**** Information given

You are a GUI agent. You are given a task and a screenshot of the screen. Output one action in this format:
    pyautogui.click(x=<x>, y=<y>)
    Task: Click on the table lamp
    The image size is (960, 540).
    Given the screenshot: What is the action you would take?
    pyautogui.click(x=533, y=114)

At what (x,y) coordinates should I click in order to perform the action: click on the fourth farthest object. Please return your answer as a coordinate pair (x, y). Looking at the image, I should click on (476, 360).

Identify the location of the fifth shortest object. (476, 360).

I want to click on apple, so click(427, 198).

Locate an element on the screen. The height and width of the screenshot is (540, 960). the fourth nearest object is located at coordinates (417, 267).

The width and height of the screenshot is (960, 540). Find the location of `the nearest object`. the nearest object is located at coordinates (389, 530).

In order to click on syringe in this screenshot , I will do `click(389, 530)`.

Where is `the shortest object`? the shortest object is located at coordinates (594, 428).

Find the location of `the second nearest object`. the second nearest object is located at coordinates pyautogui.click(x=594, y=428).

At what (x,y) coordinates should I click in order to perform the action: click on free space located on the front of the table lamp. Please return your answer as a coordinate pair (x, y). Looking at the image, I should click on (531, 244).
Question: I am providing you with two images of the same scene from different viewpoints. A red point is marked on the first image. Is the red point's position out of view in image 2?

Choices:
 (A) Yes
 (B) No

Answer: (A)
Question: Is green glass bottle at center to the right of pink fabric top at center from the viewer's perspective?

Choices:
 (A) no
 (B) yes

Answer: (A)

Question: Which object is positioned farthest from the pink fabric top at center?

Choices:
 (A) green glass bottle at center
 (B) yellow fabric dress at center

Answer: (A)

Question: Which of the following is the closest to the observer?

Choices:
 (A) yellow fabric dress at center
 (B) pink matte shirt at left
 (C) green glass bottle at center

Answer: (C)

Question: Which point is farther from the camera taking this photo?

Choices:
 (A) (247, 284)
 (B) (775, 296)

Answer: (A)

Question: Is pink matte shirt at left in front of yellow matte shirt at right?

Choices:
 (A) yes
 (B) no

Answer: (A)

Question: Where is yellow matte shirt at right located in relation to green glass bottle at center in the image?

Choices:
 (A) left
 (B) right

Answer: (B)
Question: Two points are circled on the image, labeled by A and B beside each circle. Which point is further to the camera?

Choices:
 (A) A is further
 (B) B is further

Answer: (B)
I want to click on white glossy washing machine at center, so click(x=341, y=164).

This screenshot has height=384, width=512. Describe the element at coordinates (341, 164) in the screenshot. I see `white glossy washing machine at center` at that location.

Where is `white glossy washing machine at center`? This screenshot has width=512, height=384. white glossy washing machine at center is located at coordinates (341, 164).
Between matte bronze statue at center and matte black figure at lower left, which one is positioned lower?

********

*What you should do*:
Copy every line of the entries above word for word, changing nothing.

*Result*:
You are a GUI agent. You are given a task and a screenshot of the screen. Output one action in this format:
    pyautogui.click(x=<x>, y=<y>)
    Task: Click on the table lamp
    The image size is (960, 540).
    Given the screenshot: What is the action you would take?
    pyautogui.click(x=533, y=114)

At what (x,y) coordinates should I click in order to perform the action: click on the fourth farthest object. Please return your answer as a coordinate pair (x, y). Looking at the image, I should click on (476, 360).

Identify the location of the fifth shortest object. (476, 360).

I want to click on apple, so click(427, 198).

Locate an element on the screen. The height and width of the screenshot is (540, 960). the fourth nearest object is located at coordinates (417, 267).

The width and height of the screenshot is (960, 540). Find the location of `the nearest object`. the nearest object is located at coordinates (389, 530).

In order to click on syringe in this screenshot , I will do `click(389, 530)`.

Where is `the shortest object`? the shortest object is located at coordinates (594, 428).

Find the location of `the second nearest object`. the second nearest object is located at coordinates pyautogui.click(x=594, y=428).

At what (x,y) coordinates should I click in order to perform the action: click on free space located on the front of the table lamp. Please return your answer as a coordinate pair (x, y). Looking at the image, I should click on (531, 244).
Question: I am providing you with two images of the same scene from different viewpoints. A red point is marked on the first image. Is the red point's position out of view in image 2?

Choices:
 (A) Yes
 (B) No

Answer: (A)
Question: Is green glass bottle at center to the right of pink fabric top at center from the viewer's perspective?

Choices:
 (A) no
 (B) yes

Answer: (A)

Question: Which object is positioned farthest from the pink fabric top at center?

Choices:
 (A) green glass bottle at center
 (B) yellow fabric dress at center

Answer: (A)

Question: Which of the following is the closest to the observer?

Choices:
 (A) yellow fabric dress at center
 (B) pink matte shirt at left
 (C) green glass bottle at center

Answer: (C)

Question: Which point is farther from the camera taking this photo?

Choices:
 (A) (247, 284)
 (B) (775, 296)

Answer: (A)

Question: Is pink matte shirt at left in front of yellow matte shirt at right?

Choices:
 (A) yes
 (B) no

Answer: (A)

Question: Where is yellow matte shirt at right located in relation to green glass bottle at center in the image?

Choices:
 (A) left
 (B) right

Answer: (B)
Question: Two points are circled on the image, labeled by A and B beside each circle. Which point is further to the camera?

Choices:
 (A) A is further
 (B) B is further

Answer: (B)
I want to click on white glossy washing machine at center, so click(x=341, y=164).

This screenshot has height=384, width=512. Describe the element at coordinates (341, 164) in the screenshot. I see `white glossy washing machine at center` at that location.

Where is `white glossy washing machine at center`? This screenshot has width=512, height=384. white glossy washing machine at center is located at coordinates (341, 164).
Between matte bronze statue at center and matte black figure at lower left, which one is positioned lower?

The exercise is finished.